## What to work on:
Each line from the opening of the listing below through the line that contains "(118, 482) = (374, 156): green goblet -> none" is to be output exactly as written.

## Data listing:
====================

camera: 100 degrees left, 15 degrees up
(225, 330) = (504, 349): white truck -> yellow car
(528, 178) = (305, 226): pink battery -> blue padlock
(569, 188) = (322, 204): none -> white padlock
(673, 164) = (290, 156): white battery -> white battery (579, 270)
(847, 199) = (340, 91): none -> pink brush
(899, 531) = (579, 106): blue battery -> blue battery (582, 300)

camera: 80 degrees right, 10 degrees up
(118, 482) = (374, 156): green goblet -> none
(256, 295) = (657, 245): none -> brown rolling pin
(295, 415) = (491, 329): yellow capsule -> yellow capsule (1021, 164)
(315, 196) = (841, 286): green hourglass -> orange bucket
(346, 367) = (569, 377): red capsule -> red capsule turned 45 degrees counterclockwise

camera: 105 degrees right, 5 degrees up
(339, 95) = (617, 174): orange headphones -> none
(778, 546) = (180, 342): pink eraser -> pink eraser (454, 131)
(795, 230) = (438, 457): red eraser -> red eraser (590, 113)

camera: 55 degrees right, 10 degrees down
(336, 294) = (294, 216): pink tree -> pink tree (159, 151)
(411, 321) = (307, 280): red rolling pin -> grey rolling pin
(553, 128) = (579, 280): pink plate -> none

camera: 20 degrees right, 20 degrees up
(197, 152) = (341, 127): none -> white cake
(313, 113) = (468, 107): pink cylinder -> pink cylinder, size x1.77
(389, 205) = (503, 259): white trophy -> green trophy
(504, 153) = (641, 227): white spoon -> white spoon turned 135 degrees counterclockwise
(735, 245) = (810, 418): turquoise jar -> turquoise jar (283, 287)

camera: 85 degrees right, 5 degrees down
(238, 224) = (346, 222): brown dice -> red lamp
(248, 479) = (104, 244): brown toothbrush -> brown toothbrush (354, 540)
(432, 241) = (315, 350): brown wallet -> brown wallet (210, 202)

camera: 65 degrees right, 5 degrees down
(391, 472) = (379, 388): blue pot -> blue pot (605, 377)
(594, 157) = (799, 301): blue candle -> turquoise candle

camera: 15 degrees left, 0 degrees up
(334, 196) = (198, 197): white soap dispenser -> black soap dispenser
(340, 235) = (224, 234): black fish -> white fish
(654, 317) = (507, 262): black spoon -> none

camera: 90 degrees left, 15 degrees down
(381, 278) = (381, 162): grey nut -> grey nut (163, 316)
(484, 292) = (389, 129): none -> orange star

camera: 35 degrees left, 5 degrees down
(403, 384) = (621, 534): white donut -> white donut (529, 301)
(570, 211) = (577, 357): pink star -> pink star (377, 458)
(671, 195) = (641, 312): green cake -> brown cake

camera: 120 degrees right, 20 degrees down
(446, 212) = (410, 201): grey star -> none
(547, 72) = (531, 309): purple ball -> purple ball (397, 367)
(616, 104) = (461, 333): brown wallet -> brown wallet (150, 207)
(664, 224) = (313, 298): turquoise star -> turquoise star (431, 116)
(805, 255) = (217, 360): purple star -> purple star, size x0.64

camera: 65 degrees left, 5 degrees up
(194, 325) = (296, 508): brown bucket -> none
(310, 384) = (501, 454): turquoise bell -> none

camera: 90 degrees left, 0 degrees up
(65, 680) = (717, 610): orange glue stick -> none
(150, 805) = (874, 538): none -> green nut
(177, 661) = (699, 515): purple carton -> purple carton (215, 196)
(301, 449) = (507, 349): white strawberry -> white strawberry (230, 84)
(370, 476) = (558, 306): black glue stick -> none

====================

## Reply to the exercise:
camera: 100 degrees left, 15 degrees up
(225, 330) = (504, 349): white truck -> yellow car
(528, 178) = (305, 226): pink battery -> blue padlock
(569, 188) = (322, 204): none -> white padlock
(673, 164) = (290, 156): white battery -> white battery (579, 270)
(847, 199) = (340, 91): none -> pink brush
(899, 531) = (579, 106): blue battery -> blue battery (582, 300)

camera: 80 degrees right, 10 degrees up
(118, 482) = (374, 156): green goblet -> none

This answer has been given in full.